- _What to produce_: Give every line below again, exactly.

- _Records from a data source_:
——
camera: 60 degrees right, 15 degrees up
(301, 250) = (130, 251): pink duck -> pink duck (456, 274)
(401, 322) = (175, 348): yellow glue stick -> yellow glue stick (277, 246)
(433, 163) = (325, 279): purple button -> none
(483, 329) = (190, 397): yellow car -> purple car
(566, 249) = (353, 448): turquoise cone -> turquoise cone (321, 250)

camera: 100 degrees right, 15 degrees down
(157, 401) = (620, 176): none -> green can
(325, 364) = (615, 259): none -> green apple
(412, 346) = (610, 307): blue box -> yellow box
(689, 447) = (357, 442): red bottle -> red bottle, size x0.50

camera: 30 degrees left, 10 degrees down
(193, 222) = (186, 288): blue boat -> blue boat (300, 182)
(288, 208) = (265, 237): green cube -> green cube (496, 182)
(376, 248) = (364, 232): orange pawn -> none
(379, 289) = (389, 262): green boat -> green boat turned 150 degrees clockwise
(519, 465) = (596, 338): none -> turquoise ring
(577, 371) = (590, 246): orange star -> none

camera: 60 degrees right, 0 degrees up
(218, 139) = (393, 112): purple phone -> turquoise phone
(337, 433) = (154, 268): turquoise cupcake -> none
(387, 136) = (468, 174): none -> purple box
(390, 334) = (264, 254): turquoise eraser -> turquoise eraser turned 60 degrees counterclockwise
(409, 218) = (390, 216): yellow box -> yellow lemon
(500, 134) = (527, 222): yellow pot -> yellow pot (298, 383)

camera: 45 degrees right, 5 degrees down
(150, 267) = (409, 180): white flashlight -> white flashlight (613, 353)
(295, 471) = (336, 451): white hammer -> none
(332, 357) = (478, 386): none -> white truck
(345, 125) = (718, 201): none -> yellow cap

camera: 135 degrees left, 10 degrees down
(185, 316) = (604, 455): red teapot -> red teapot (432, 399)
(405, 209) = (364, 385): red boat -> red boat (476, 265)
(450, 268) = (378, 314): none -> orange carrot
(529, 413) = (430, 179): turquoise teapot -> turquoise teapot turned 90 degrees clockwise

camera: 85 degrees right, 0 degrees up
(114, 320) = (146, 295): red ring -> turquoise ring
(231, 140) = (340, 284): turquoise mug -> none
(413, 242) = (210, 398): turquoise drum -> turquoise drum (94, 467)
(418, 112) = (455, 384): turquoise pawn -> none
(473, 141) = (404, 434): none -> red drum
——
- _Exercise result_:
camera: 60 degrees right, 15 degrees up
(301, 250) = (130, 251): pink duck -> pink duck (456, 274)
(401, 322) = (175, 348): yellow glue stick -> yellow glue stick (277, 246)
(433, 163) = (325, 279): purple button -> none
(483, 329) = (190, 397): yellow car -> purple car
(566, 249) = (353, 448): turquoise cone -> turquoise cone (321, 250)

camera: 100 degrees right, 15 degrees down
(157, 401) = (620, 176): none -> green can
(325, 364) = (615, 259): none -> green apple
(412, 346) = (610, 307): blue box -> yellow box
(689, 447) = (357, 442): red bottle -> red bottle, size x0.50

camera: 30 degrees left, 10 degrees down
(193, 222) = (186, 288): blue boat -> blue boat (300, 182)
(288, 208) = (265, 237): green cube -> green cube (496, 182)
(376, 248) = (364, 232): orange pawn -> none
(379, 289) = (389, 262): green boat -> green boat turned 150 degrees clockwise
(519, 465) = (596, 338): none -> turquoise ring
(577, 371) = (590, 246): orange star -> none

camera: 60 degrees right, 0 degrees up
(218, 139) = (393, 112): purple phone -> turquoise phone
(337, 433) = (154, 268): turquoise cupcake -> none
(387, 136) = (468, 174): none -> purple box
(390, 334) = (264, 254): turquoise eraser -> turquoise eraser turned 60 degrees counterclockwise
(409, 218) = (390, 216): yellow box -> yellow lemon
(500, 134) = (527, 222): yellow pot -> yellow pot (298, 383)

camera: 45 degrees right, 5 degrees down
(150, 267) = (409, 180): white flashlight -> white flashlight (613, 353)
(295, 471) = (336, 451): white hammer -> none
(332, 357) = (478, 386): none -> white truck
(345, 125) = (718, 201): none -> yellow cap

camera: 135 degrees left, 10 degrees down
(185, 316) = (604, 455): red teapot -> red teapot (432, 399)
(405, 209) = (364, 385): red boat -> red boat (476, 265)
(450, 268) = (378, 314): none -> orange carrot
(529, 413) = (430, 179): turquoise teapot -> turquoise teapot turned 90 degrees clockwise

camera: 85 degrees right, 0 degrees up
(114, 320) = (146, 295): red ring -> turquoise ring
(231, 140) = (340, 284): turquoise mug -> none
(413, 242) = (210, 398): turquoise drum -> turquoise drum (94, 467)
(418, 112) = (455, 384): turquoise pawn -> none
(473, 141) = (404, 434): none -> red drum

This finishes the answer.